▶ **Task**: Give every line of the rows below as a JSON list of strings, with one string per line and blank lines skipped. Leave the pictures out.

Rows excerpted from a collection
* * *

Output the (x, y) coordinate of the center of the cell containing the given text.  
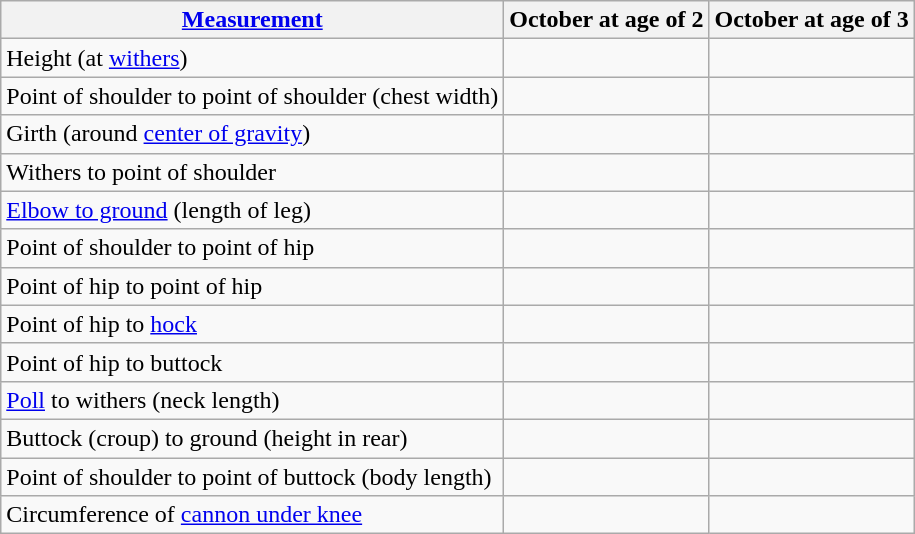
October at age of 2 (606, 20)
Girth (around center of gravity) (252, 134)
Point of hip to point of hip (252, 286)
Buttock (croup) to ground (height in rear) (252, 438)
Point of shoulder to point of hip (252, 248)
Poll to withers (neck length) (252, 400)
October at age of 3 (812, 20)
Point of shoulder to point of buttock (body length) (252, 477)
Point of shoulder to point of shoulder (chest width) (252, 96)
Circumference of cannon under knee (252, 515)
Measurement (252, 20)
Point of hip to hock (252, 324)
Withers to point of shoulder (252, 172)
Height (at withers) (252, 58)
Point of hip to buttock (252, 362)
Elbow to ground (length of leg) (252, 210)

* * *

▶ **Solved problem**:
[
  "Output the (x, y) coordinate of the center of the cell containing the given text.  ",
  "October at age of 2 (606, 20)",
  "Girth (around center of gravity) (252, 134)",
  "Point of hip to point of hip (252, 286)",
  "Buttock (croup) to ground (height in rear) (252, 438)",
  "Point of shoulder to point of hip (252, 248)",
  "Poll to withers (neck length) (252, 400)",
  "October at age of 3 (812, 20)",
  "Point of shoulder to point of buttock (body length) (252, 477)",
  "Point of shoulder to point of shoulder (chest width) (252, 96)",
  "Circumference of cannon under knee (252, 515)",
  "Measurement (252, 20)",
  "Point of hip to hock (252, 324)",
  "Withers to point of shoulder (252, 172)",
  "Height (at withers) (252, 58)",
  "Point of hip to buttock (252, 362)",
  "Elbow to ground (length of leg) (252, 210)"
]